Exercise prompt - Work through the data below and give the number of lines holding the word "blue", without any other text.

Object tracking records
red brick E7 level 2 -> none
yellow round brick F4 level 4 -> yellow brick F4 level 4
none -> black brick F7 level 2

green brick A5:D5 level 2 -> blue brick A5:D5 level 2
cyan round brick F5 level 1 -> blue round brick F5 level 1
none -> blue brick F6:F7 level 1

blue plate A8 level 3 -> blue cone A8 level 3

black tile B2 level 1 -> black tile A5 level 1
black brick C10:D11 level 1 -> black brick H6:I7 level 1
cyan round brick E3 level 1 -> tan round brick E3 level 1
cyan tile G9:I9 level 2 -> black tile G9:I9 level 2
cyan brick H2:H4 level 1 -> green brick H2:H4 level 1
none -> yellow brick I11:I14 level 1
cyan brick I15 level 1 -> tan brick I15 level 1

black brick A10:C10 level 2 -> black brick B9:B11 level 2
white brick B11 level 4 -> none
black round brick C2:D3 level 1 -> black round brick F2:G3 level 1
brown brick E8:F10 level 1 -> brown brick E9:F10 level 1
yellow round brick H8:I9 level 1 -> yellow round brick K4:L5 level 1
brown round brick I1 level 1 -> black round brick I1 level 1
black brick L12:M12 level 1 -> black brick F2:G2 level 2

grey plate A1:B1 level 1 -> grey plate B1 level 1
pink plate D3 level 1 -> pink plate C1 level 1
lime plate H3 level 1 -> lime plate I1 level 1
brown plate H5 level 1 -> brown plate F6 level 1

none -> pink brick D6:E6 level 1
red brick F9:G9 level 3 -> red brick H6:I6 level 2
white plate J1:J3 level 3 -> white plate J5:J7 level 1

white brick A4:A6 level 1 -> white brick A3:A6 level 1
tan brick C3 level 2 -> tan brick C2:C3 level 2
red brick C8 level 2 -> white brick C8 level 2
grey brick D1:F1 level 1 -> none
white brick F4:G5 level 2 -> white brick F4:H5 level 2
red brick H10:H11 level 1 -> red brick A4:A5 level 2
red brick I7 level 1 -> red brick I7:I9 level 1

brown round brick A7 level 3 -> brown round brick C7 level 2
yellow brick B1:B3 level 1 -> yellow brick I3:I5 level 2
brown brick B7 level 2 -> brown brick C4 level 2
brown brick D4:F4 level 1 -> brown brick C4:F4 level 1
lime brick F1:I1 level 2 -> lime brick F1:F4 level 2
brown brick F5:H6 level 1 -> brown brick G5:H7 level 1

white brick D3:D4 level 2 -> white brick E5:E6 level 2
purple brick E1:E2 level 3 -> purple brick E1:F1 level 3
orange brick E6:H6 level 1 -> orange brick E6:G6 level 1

Response - 4